BEGIN ENTRIES PROVIDED

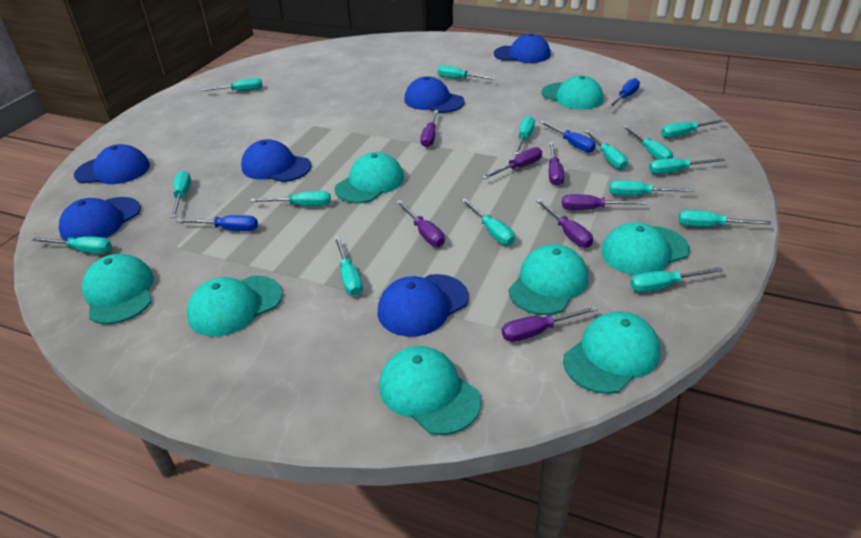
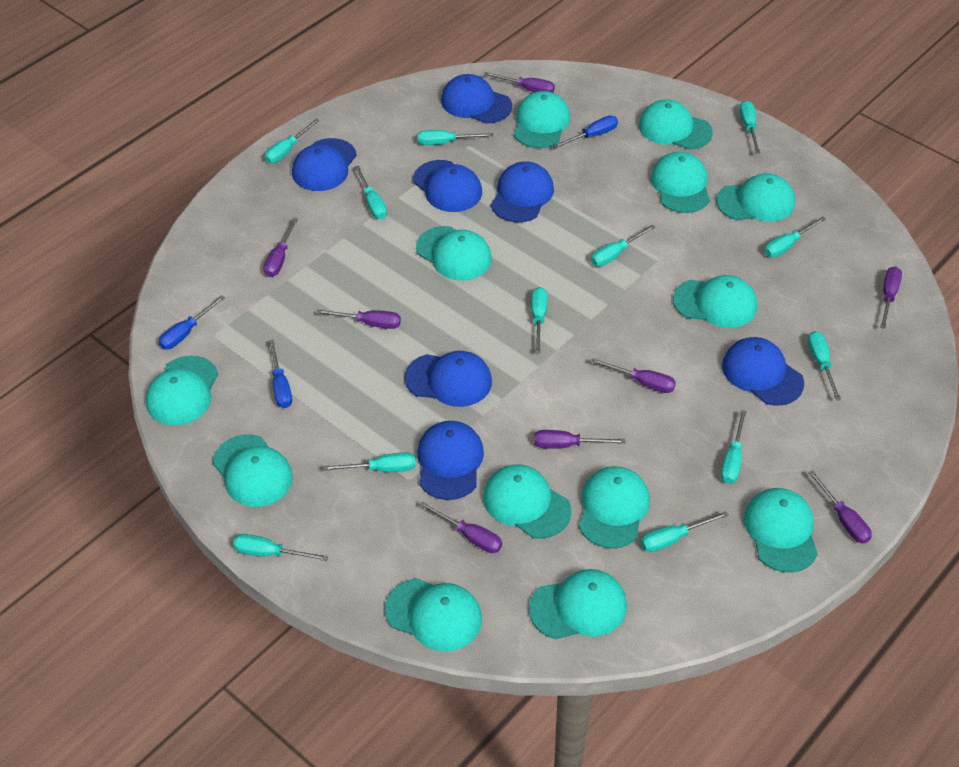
blue cap: [59,197,141,241] [74,144,150,184] [241,139,311,182] [377,274,469,337] [404,76,465,113] [494,33,551,63] = 6 -> [292,138,357,191] [405,351,492,407] [413,160,482,212] [417,421,484,500] [441,74,512,124] [491,161,554,222] [722,337,804,406] = 7
purple screwdriver: [396,200,445,247] [420,110,438,147] [482,147,542,179] [502,306,598,342] [536,199,593,248] [549,142,564,186] [562,194,647,210] = 7 -> [264,218,298,277] [316,309,401,329] [419,502,502,553] [484,72,555,93] [534,430,625,449] [591,358,676,393] [808,470,872,544] [880,266,902,329] = 8
turquoise cap: [82,254,154,324] [187,275,283,337] [335,152,404,203] [379,346,481,435] [508,244,588,315] [541,76,604,110] [563,311,660,394] [601,222,690,275] = 8 -> [146,356,218,425] [213,434,293,507] [385,578,482,651] [416,226,492,280] [483,464,571,539] [514,91,570,148] [529,569,627,639] [579,466,650,549] [639,99,713,150] [651,152,710,213] [673,275,757,328] [716,173,795,222] [744,488,818,573] = 13
turquoise screwdriver: [32,236,112,254] [171,170,191,218] [200,78,262,91] [250,191,331,206] [334,237,363,296] [437,65,495,80] [461,199,515,245] [514,116,535,155] [585,130,628,169] [609,180,694,196] [623,126,673,160] [630,267,723,292] [649,158,725,174] [661,119,726,138] [679,210,772,227] = 15 -> [233,534,328,561] [265,118,320,163] [323,452,415,472] [354,165,387,219] [418,130,494,145] [531,287,547,354] [591,224,656,266] [641,511,729,552] [721,410,747,484] [740,101,760,154] [764,216,826,257] [808,331,841,401] = 12

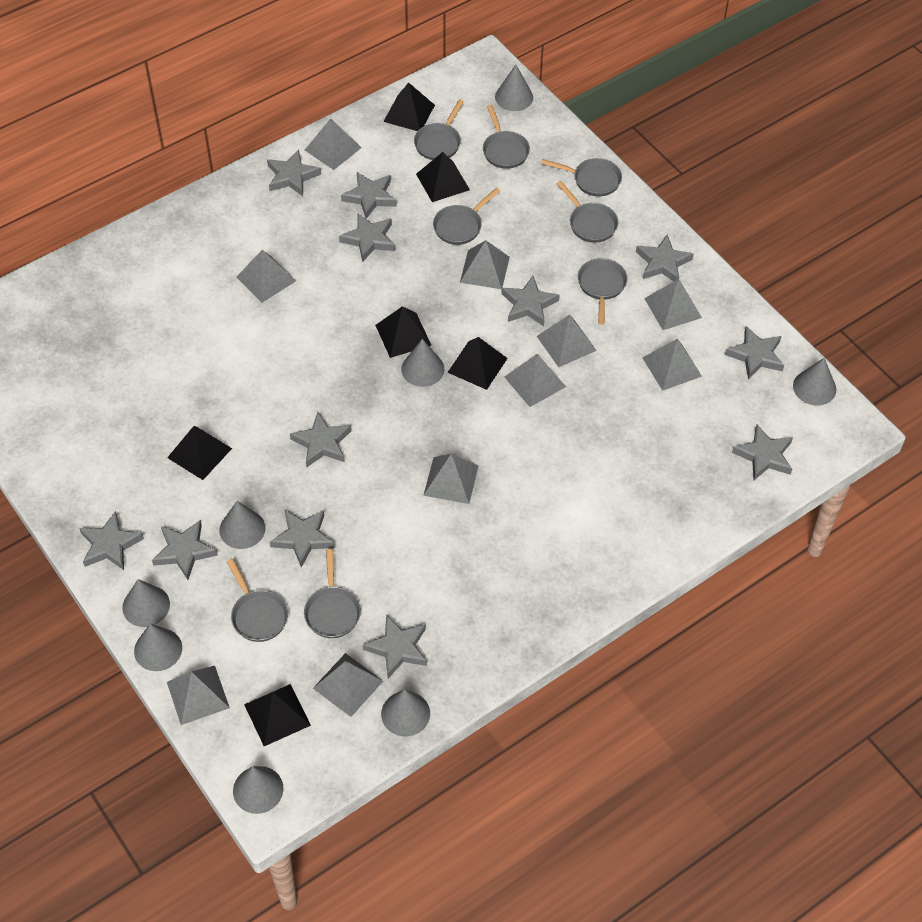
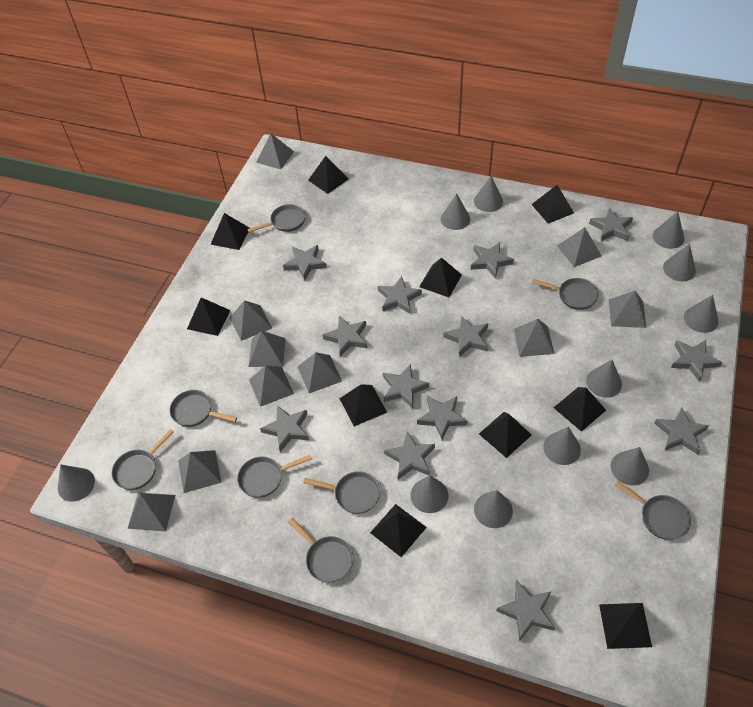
black pyramid: [167,426,232,480] [244,684,311,746] [375,306,431,358] [383,82,435,131] [416,152,470,202] [447,337,508,390] = 6 -> [187,297,230,336] [210,213,249,250] [308,156,349,194] [339,384,387,426] [370,504,427,557] [419,258,462,297] [479,412,532,458] [531,185,574,224] [553,387,606,432] [599,603,652,649] = 10
grey cone: [122,579,170,627] [134,623,182,671] [219,501,266,549] [233,766,283,814] [381,689,430,736] [401,339,444,387] [495,64,533,111] [793,358,836,405] = 8 -> [58,464,95,502] [410,475,448,513] [441,194,470,230] [474,176,503,212] [474,490,513,528] [543,427,581,465] [586,360,622,398] [611,447,649,486] [653,212,684,249] [663,244,696,281] [684,295,718,333] = 11
grey star: [79,511,144,570] [152,520,218,580] [267,150,321,196] [270,510,335,568] [290,412,352,468] [339,213,395,262] [341,172,397,219] [363,614,427,679] [501,276,560,326] [636,235,694,281] [725,326,784,379] [732,425,793,480] = 12 -> [260,405,309,452] [283,245,327,280] [323,316,367,357] [378,276,422,314] [383,364,429,408] [384,431,435,479] [417,396,467,440] [443,315,488,357] [471,242,514,279] [496,580,555,641] [589,207,633,241] [654,407,709,455] [671,340,722,382] = 13

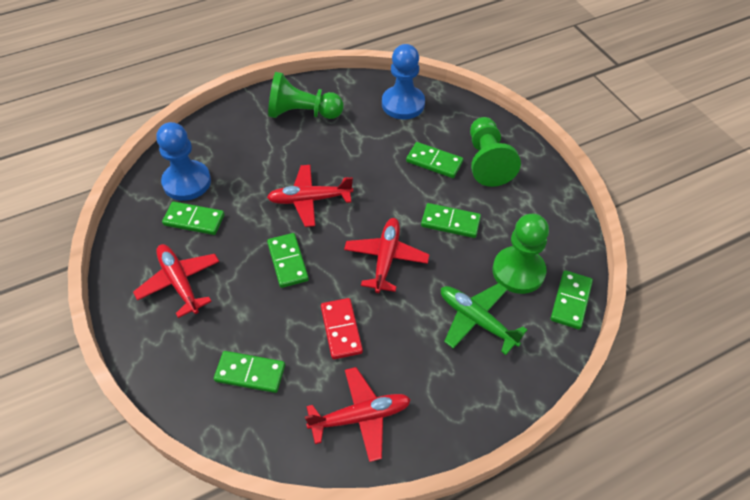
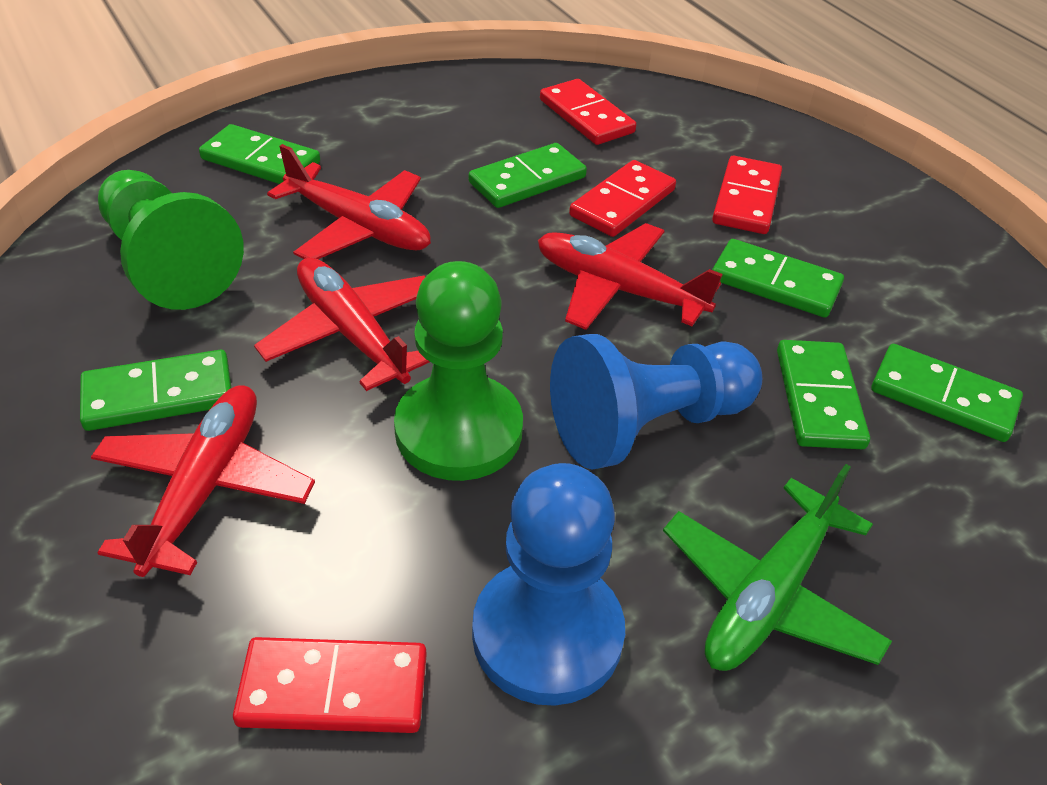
green pawn: [268,72,343,119] [470,117,521,187] [493,214,549,294] = 3 -> [98,170,244,310] [394,261,523,481] = 2
red domino: [321,298,363,359] = 1 -> [233,637,427,733] [540,79,636,145] [569,160,676,237] [712,156,782,234] = 4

END ENTRIES PROVIDED

§ **YOUR TASK**: Every line of the data above that includes "turquoise" should be listed.

§ **RESULT FOR THIS EXERCISE**:
turquoise cap: [82,254,154,324] [187,275,283,337] [335,152,404,203] [379,346,481,435] [508,244,588,315] [541,76,604,110] [563,311,660,394] [601,222,690,275] = 8 -> [146,356,218,425] [213,434,293,507] [385,578,482,651] [416,226,492,280] [483,464,571,539] [514,91,570,148] [529,569,627,639] [579,466,650,549] [639,99,713,150] [651,152,710,213] [673,275,757,328] [716,173,795,222] [744,488,818,573] = 13
turquoise screwdriver: [32,236,112,254] [171,170,191,218] [200,78,262,91] [250,191,331,206] [334,237,363,296] [437,65,495,80] [461,199,515,245] [514,116,535,155] [585,130,628,169] [609,180,694,196] [623,126,673,160] [630,267,723,292] [649,158,725,174] [661,119,726,138] [679,210,772,227] = 15 -> [233,534,328,561] [265,118,320,163] [323,452,415,472] [354,165,387,219] [418,130,494,145] [531,287,547,354] [591,224,656,266] [641,511,729,552] [721,410,747,484] [740,101,760,154] [764,216,826,257] [808,331,841,401] = 12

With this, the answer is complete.